BEGIN Available data
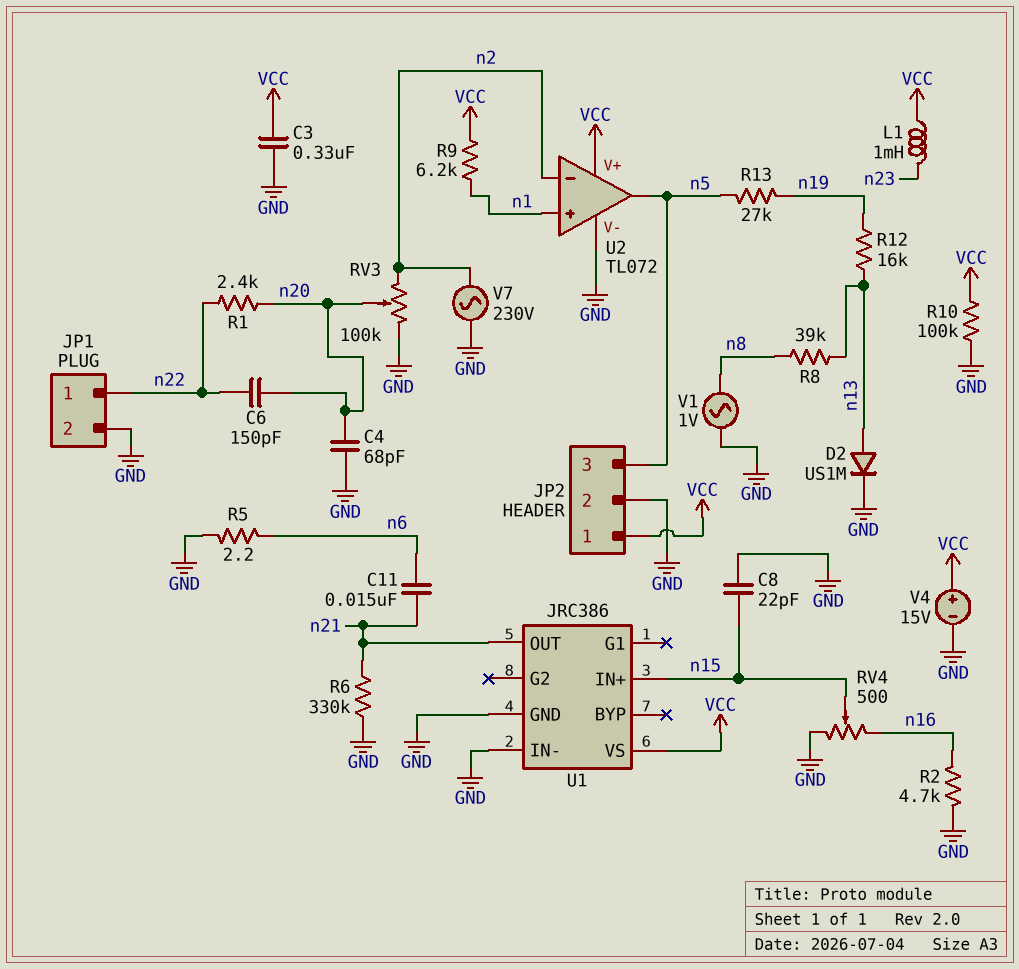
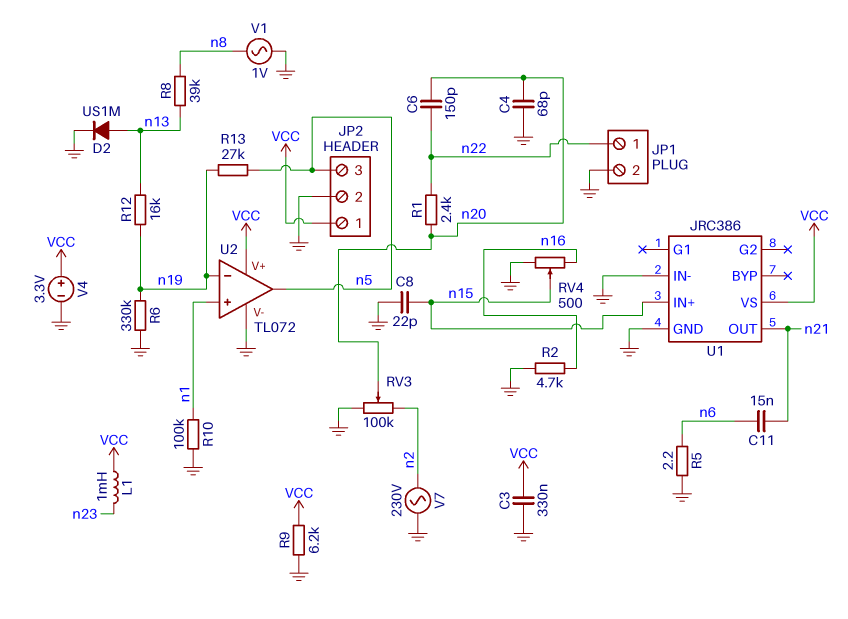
R6: 330k (GND, n21) -> 330k (GND, n19)
R9: 6.2k (VCC, n1) -> 6.2k (GND, VCC)
R10: 100k (GND, VCC) -> 100k (GND, n1)
U2 pin in-: n2 -> n19
V4: 15V (plus VCC, minus GND) -> 3.3V (plus VCC, minus GND)

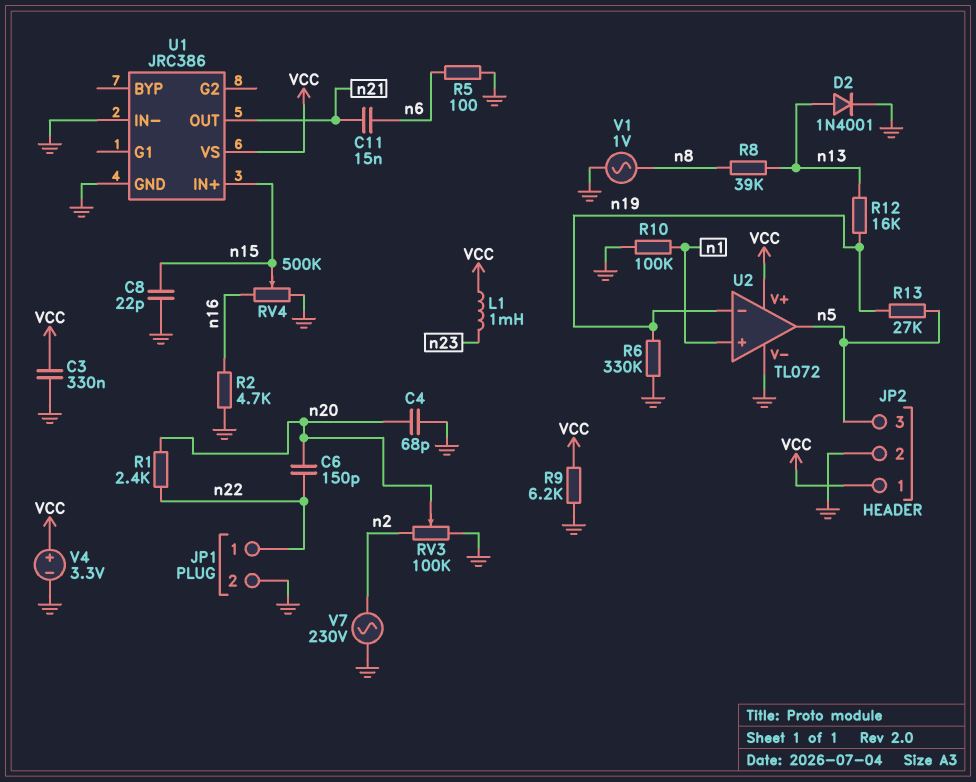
D2: diode US1M (A n13, K GND) -> diode 1N4001 (A n13, K GND)
R5: 2.2 (GND, n6) -> 100 (GND, n6)
RV4: 500 (GND, n16, wiper n15) -> 500k (GND, n16, wiper n15)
END Available data
Reproduce the listing exactly. Do not include its images.

** Answer to this exercise **
R6: 330k (GND, n21) -> 330k (GND, n19)
R9: 6.2k (VCC, n1) -> 6.2k (GND, VCC)
R10: 100k (GND, VCC) -> 100k (GND, n1)
U2 pin in-: n2 -> n19
V4: 15V (plus VCC, minus GND) -> 3.3V (plus VCC, minus GND)

D2: diode US1M (A n13, K GND) -> diode 1N4001 (A n13, K GND)
R5: 2.2 (GND, n6) -> 100 (GND, n6)
RV4: 500 (GND, n16, wiper n15) -> 500k (GND, n16, wiper n15)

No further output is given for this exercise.